| Work required |
From the first line to the last, reproduce the records below exactly, omitting any picture.

| Source information |
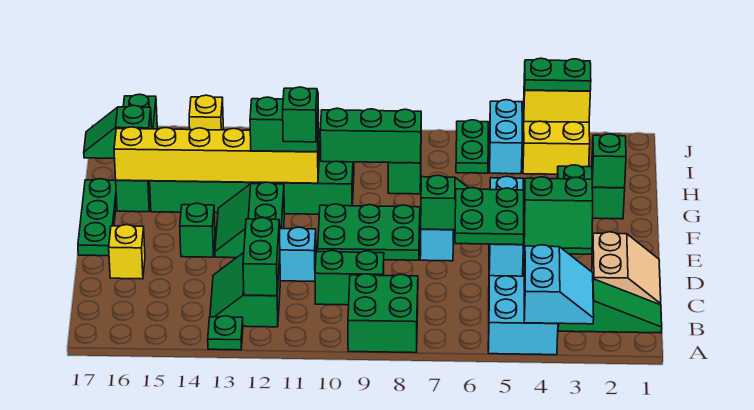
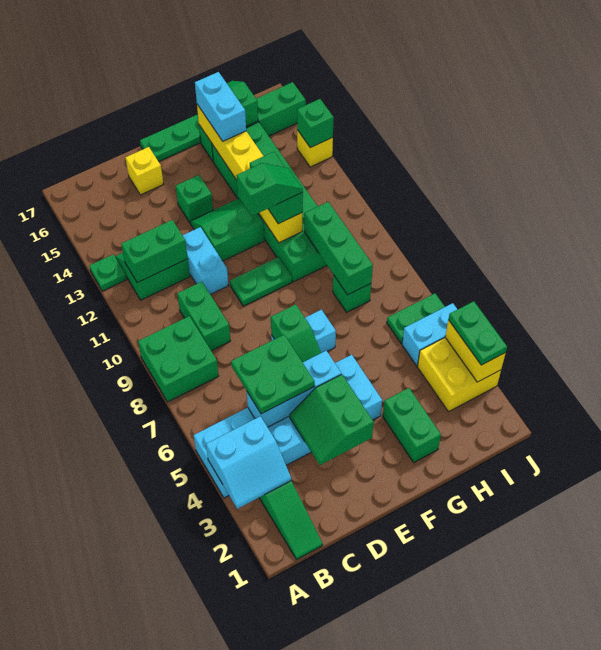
tan slope C1:D2 level 1 top 2 -> none
green plate E8:F10 level 1 -> green plate E10:F10 level 1
green brick G2 level 2 -> green brick J14 level 2
none -> cyan brick G15:G16 level 3

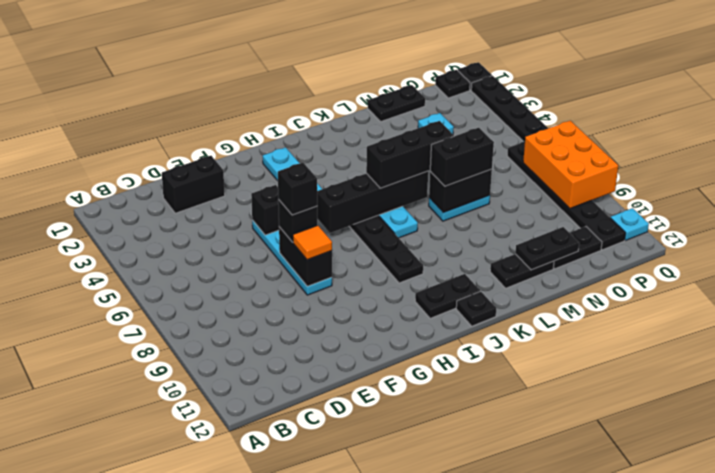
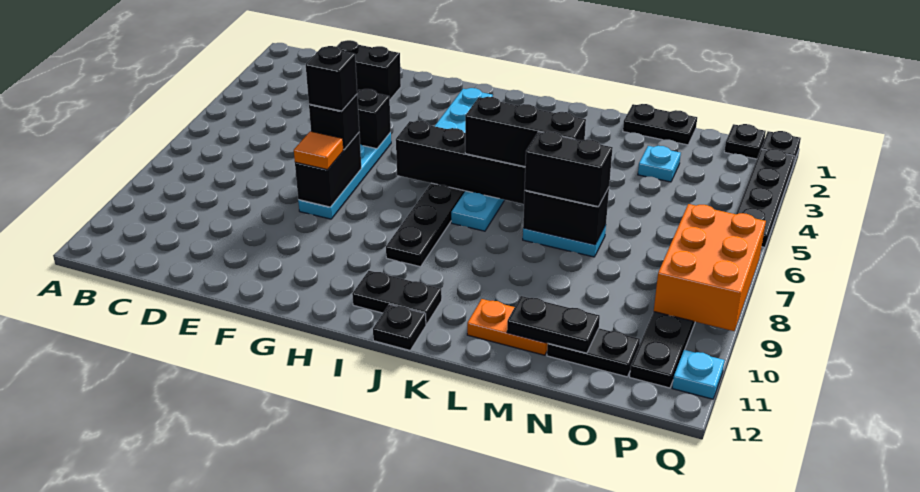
black plate L11:M11 level 1 -> orange plate L11:M11 level 1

| Completed exercise |
tan slope C1:D2 level 1 top 2 -> none
green plate E8:F10 level 1 -> green plate E10:F10 level 1
green brick G2 level 2 -> green brick J14 level 2
none -> cyan brick G15:G16 level 3

black plate L11:M11 level 1 -> orange plate L11:M11 level 1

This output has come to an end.